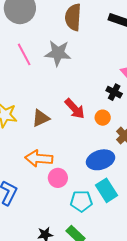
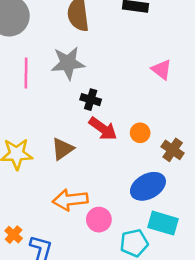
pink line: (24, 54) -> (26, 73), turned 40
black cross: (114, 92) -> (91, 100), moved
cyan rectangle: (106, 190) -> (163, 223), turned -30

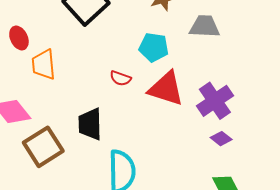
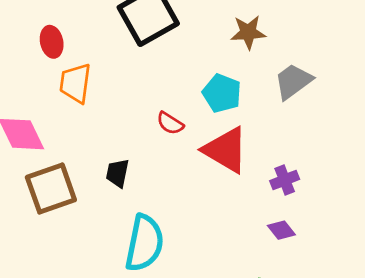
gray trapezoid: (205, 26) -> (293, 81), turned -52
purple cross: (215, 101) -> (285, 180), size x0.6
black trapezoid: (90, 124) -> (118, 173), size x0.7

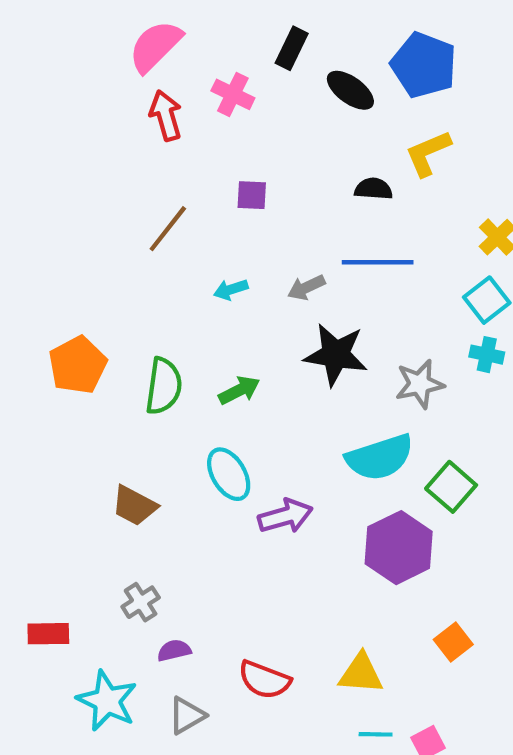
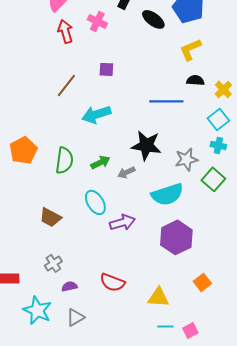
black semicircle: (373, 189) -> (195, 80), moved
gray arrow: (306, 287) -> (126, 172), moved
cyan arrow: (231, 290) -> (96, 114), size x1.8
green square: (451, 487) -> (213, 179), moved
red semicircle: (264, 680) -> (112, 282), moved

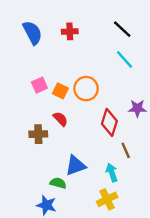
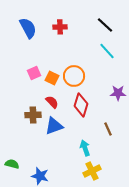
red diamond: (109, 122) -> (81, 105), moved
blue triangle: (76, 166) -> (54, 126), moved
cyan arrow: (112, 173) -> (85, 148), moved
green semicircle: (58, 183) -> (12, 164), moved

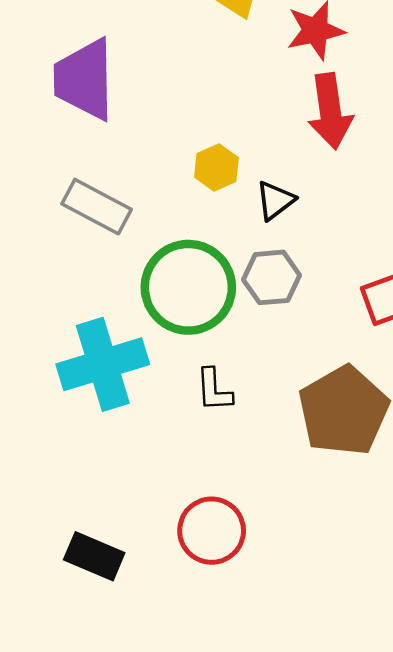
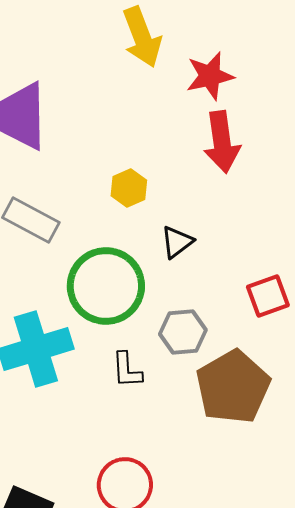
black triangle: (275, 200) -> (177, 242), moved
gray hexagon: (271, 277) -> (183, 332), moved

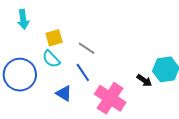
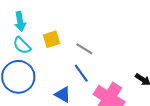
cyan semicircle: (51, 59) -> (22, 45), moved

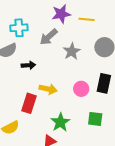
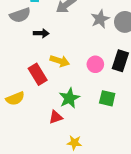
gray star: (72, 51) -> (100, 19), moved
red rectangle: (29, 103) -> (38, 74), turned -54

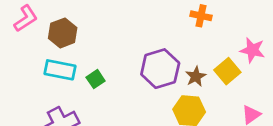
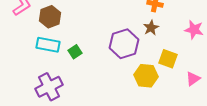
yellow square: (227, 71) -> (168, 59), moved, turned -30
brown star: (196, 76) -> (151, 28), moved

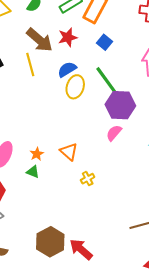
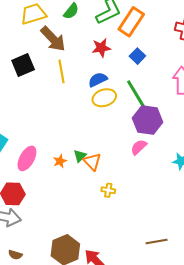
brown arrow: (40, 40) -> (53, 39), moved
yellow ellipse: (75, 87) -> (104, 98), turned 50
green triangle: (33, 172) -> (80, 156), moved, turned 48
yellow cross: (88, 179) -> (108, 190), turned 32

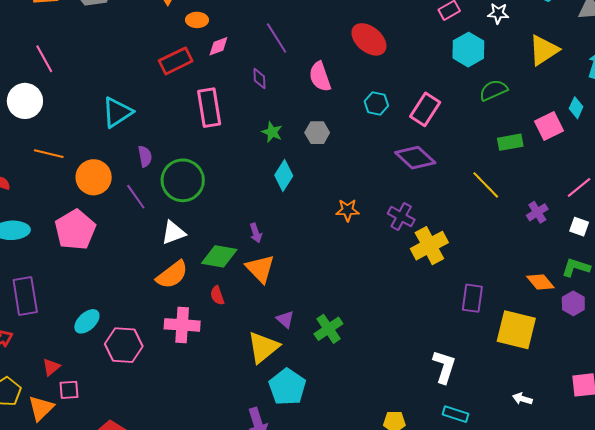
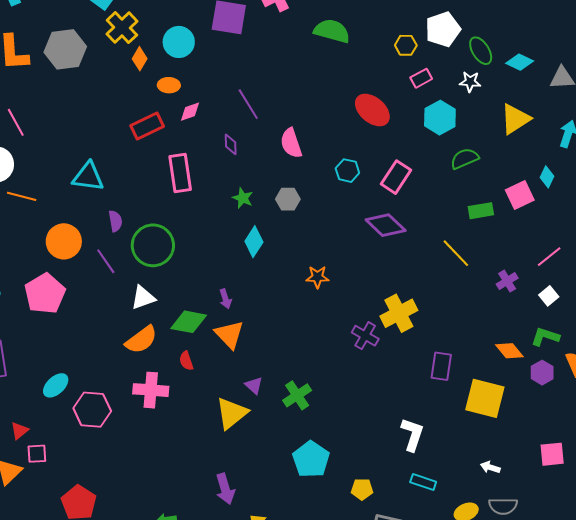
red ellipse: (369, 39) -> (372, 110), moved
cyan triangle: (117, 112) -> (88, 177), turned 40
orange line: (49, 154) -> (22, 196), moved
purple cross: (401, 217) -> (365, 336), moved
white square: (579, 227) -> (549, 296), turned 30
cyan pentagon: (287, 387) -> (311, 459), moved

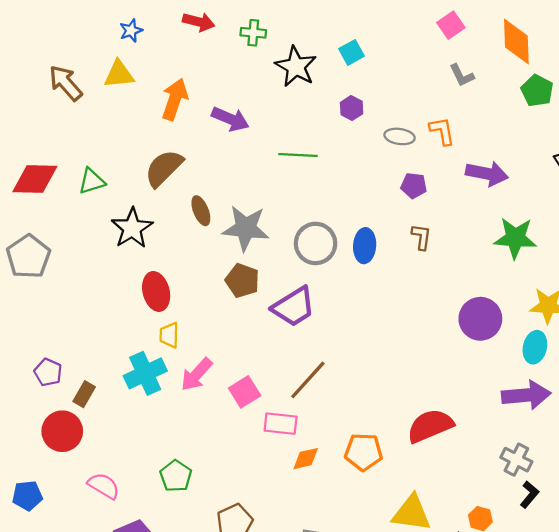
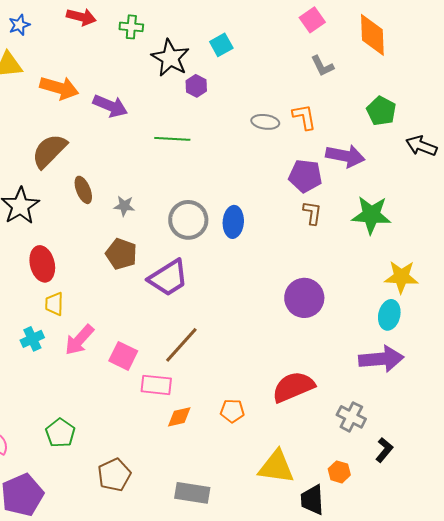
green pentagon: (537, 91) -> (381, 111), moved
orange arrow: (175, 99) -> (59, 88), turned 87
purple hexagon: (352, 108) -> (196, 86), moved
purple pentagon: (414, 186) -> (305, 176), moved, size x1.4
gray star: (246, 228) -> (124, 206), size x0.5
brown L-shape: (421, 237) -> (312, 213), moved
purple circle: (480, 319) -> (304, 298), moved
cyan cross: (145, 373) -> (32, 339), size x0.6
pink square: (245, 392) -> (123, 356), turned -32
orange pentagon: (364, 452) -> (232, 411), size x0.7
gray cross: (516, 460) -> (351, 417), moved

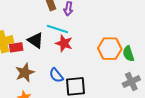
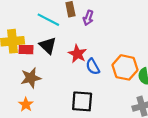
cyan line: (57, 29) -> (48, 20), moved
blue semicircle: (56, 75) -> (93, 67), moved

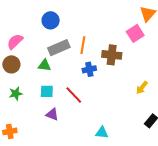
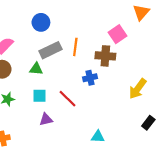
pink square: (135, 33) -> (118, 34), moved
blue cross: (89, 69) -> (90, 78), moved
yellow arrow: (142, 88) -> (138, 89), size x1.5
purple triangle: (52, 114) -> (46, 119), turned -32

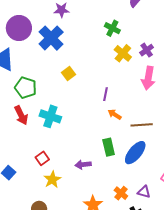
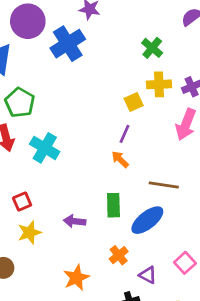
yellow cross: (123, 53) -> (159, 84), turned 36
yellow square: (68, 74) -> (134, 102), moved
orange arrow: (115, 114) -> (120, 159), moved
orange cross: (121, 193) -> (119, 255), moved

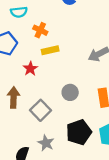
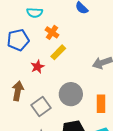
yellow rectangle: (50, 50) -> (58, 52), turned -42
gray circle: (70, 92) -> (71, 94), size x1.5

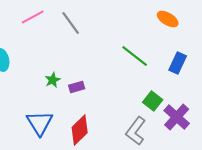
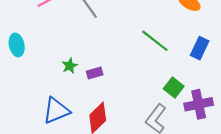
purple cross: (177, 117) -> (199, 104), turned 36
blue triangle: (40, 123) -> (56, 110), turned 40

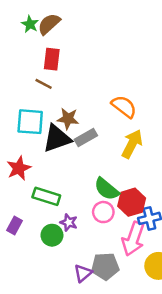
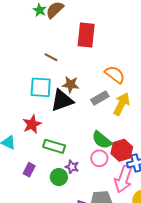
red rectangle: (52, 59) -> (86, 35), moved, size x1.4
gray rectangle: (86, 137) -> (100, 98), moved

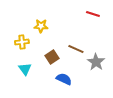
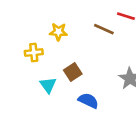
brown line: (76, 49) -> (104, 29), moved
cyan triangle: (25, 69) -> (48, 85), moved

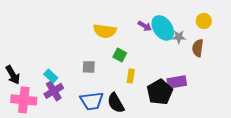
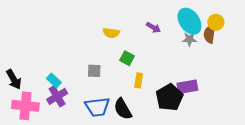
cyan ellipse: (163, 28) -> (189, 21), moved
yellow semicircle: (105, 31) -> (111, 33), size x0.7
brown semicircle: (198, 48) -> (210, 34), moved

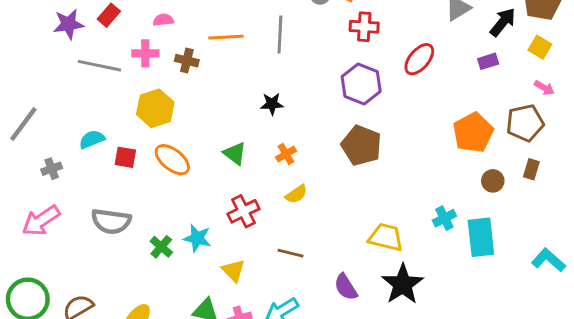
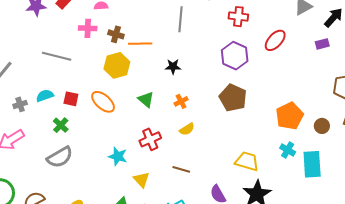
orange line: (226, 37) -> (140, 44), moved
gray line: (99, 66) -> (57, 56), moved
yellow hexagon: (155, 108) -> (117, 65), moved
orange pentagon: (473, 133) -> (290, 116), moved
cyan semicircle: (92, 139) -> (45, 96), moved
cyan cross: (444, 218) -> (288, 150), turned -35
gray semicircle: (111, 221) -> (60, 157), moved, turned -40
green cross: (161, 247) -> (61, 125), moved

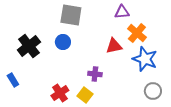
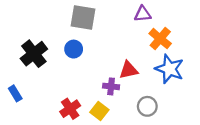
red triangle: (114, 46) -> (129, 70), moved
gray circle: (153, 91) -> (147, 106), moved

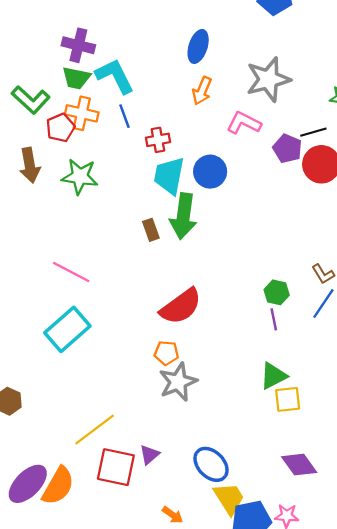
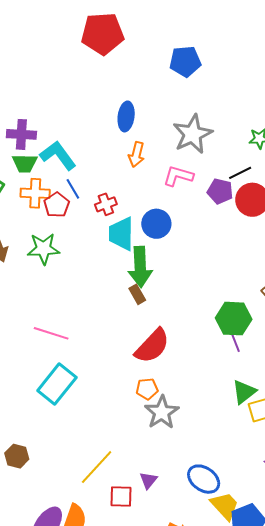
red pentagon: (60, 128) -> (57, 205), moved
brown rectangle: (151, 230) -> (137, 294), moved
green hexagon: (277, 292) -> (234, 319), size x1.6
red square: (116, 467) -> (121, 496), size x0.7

_ _ _

▶ _WHAT YOU WILL DO_:
Where in the records does the word "green" appear? Copy each line that holds it.

▶ _EXERCISE SOLUTION_:
green square: (451, 487) -> (213, 179), moved
green semicircle: (58, 183) -> (12, 164), moved
green triangle: (33, 172) -> (80, 156), moved, turned 48
green pentagon: (537, 91) -> (381, 111), moved
green cross: (161, 247) -> (61, 125), moved
green hexagon: (277, 292) -> (234, 319), size x1.6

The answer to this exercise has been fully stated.